Entries supplied:
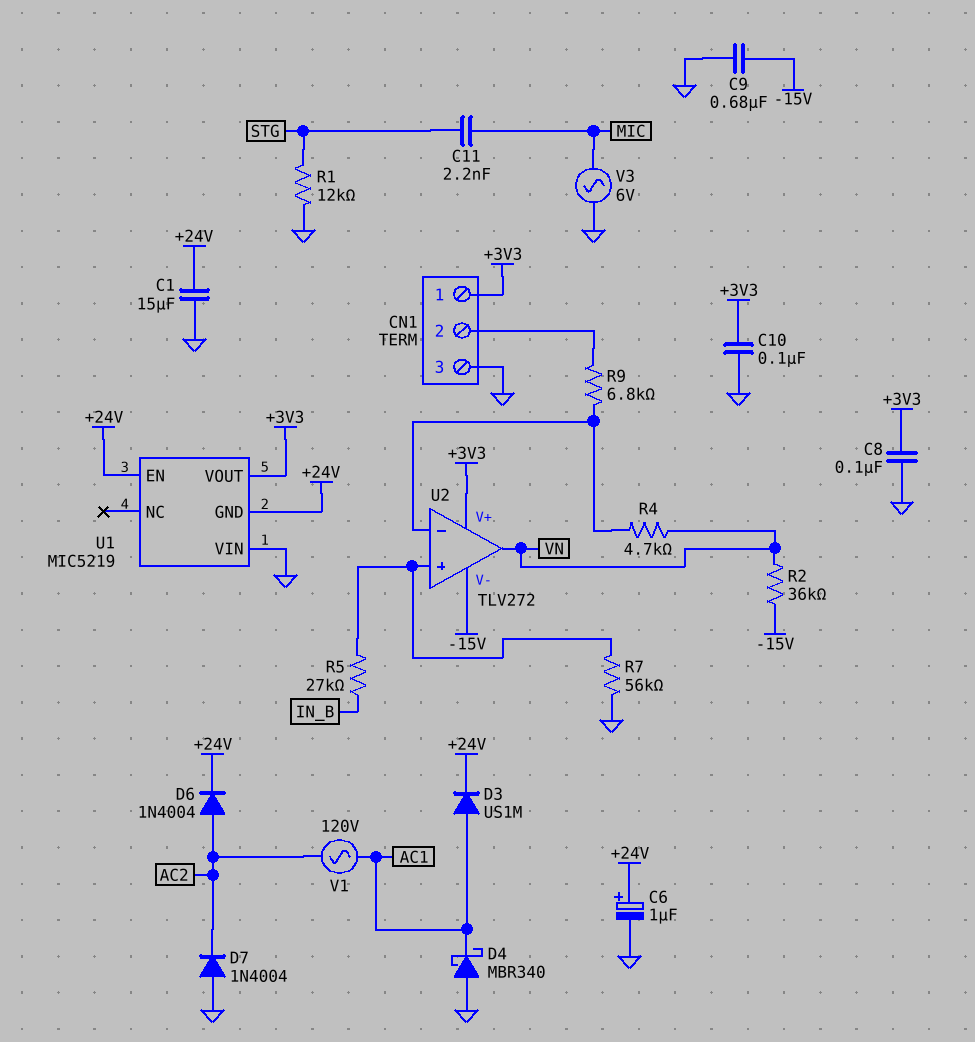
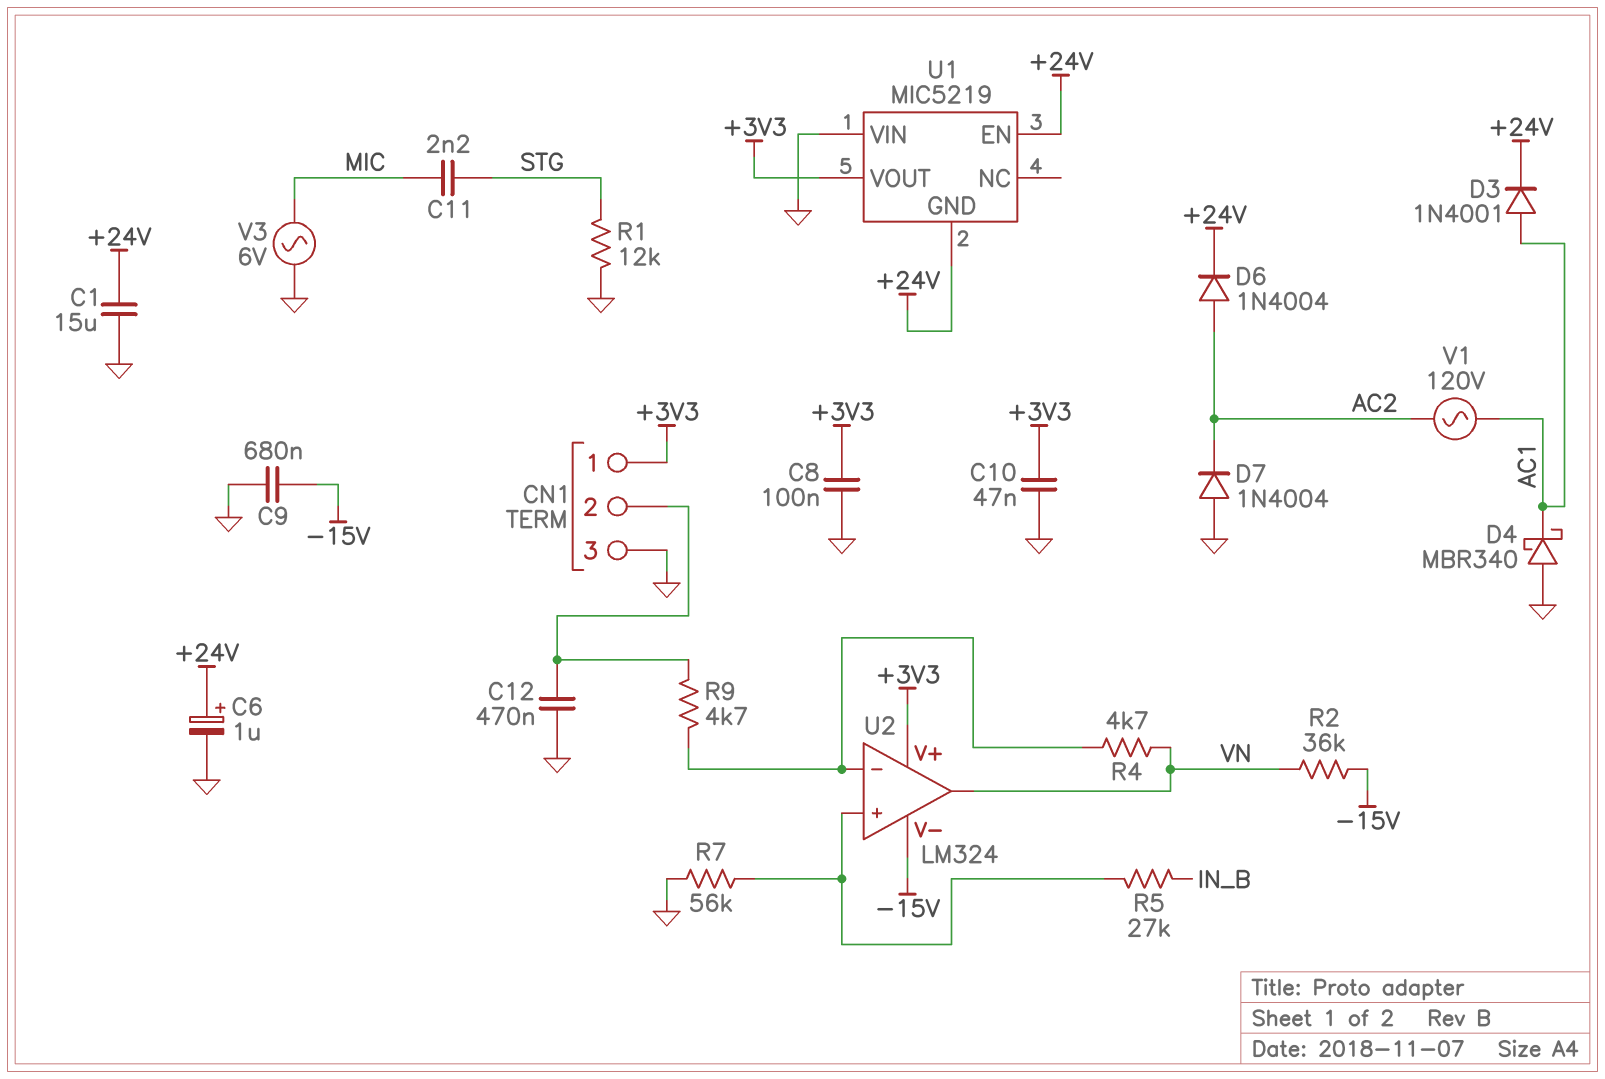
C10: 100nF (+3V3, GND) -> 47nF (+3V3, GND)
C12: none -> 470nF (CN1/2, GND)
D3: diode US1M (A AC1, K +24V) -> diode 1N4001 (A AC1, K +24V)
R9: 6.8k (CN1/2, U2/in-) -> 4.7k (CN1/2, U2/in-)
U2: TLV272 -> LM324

How to complete this task:
Nothing but an exact transcription of the material, without pictures, should be returned.

Solution below:
C10: 100nF (+3V3, GND) -> 47nF (+3V3, GND)
C12: none -> 470nF (CN1/2, GND)
D3: diode US1M (A AC1, K +24V) -> diode 1N4001 (A AC1, K +24V)
R9: 6.8k (CN1/2, U2/in-) -> 4.7k (CN1/2, U2/in-)
U2: TLV272 -> LM324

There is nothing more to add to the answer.